[DATA FOR THIS EXERCISE]
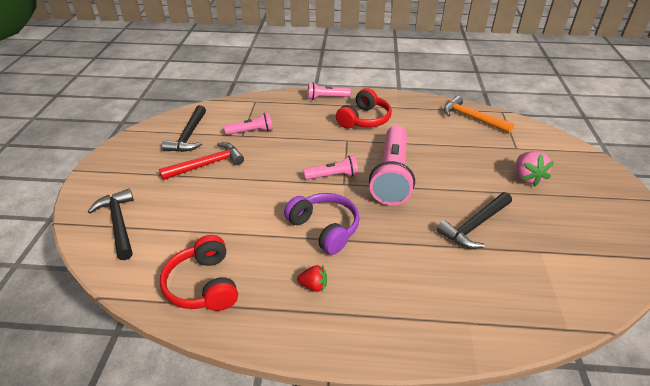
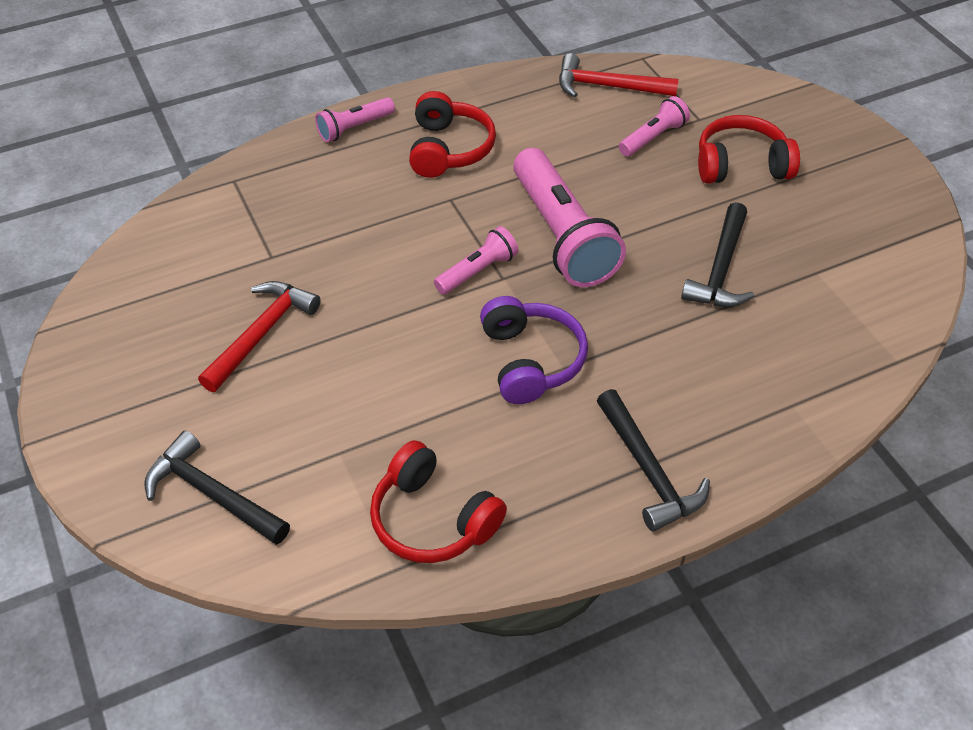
camera: 30 degrees left, 10 degrees up
(189, 136) = (178, 294): black hammer -> black hammer (648, 471)
(251, 131) = (281, 243): pink flashlight -> pink flashlight (653, 137)
(313, 286) = (580, 448): red strawberry -> none
(324, 228) = (531, 360): purple headphones -> purple headphones turned 60 degrees clockwise
(472, 118) = (607, 87): orange hammer -> red hammer
(527, 178) = (741, 165): pink strawberry -> red headphones

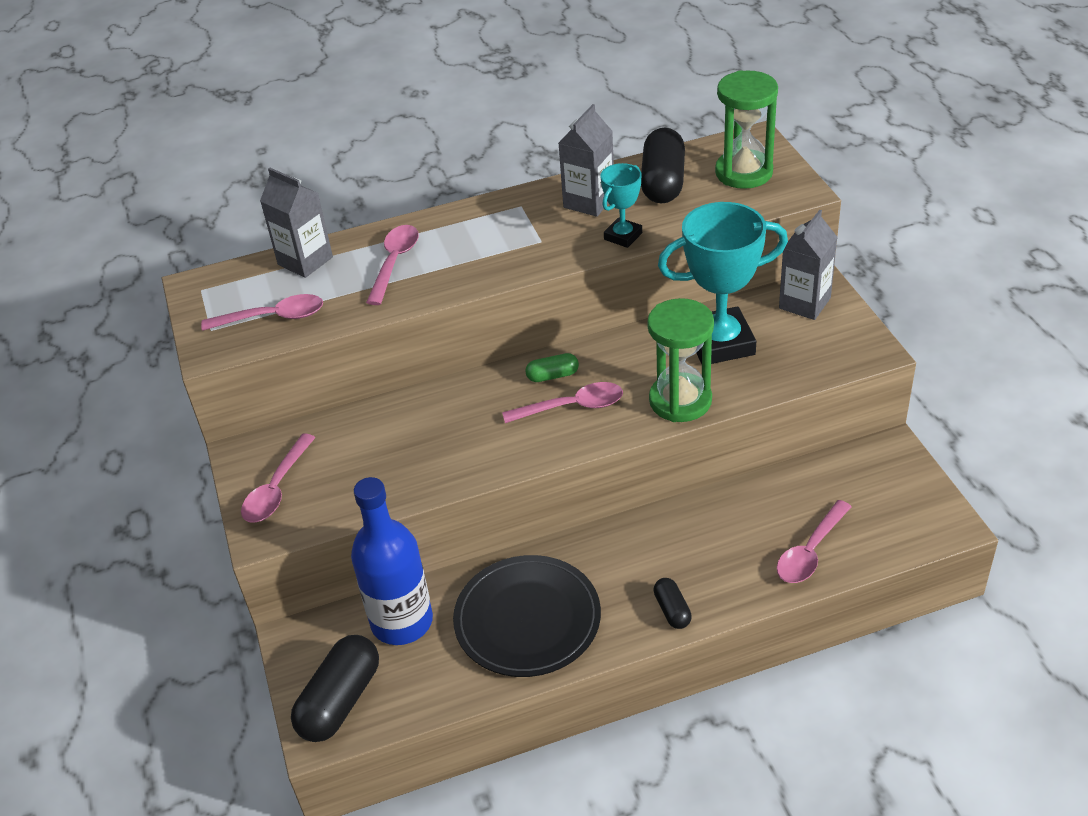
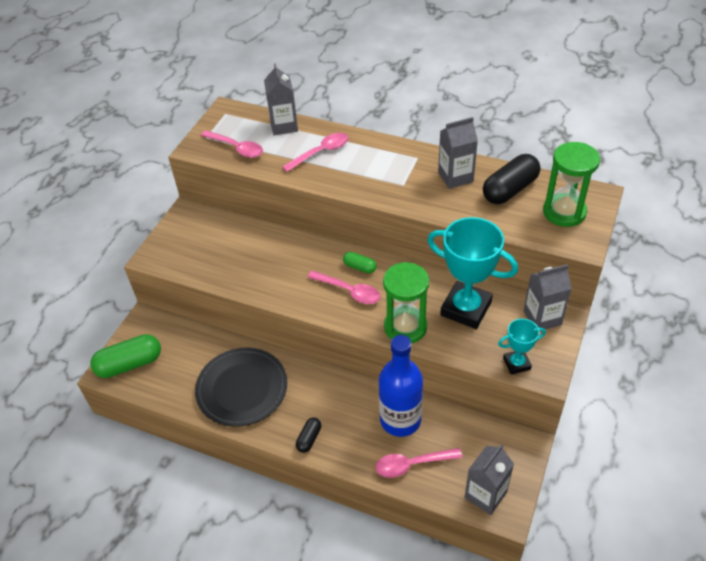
camera: 40 degrees right, 5 degrees up
(277, 489) = (180, 239): pink spoon -> none
(340, 701) = (129, 364): black capsule -> green capsule
(402, 622) = (191, 346): blue bottle -> blue bottle (400, 420)
(623, 236) = (448, 209): turquoise trophy -> turquoise trophy (516, 364)
(913, 524) = (485, 495): none -> grey carton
[/DATA FOR THIS EXERCISE]
AIM OF THE TASK: Say how many lines above include "none", please, and nothing else.

ANSWER TO THIS TASK: 3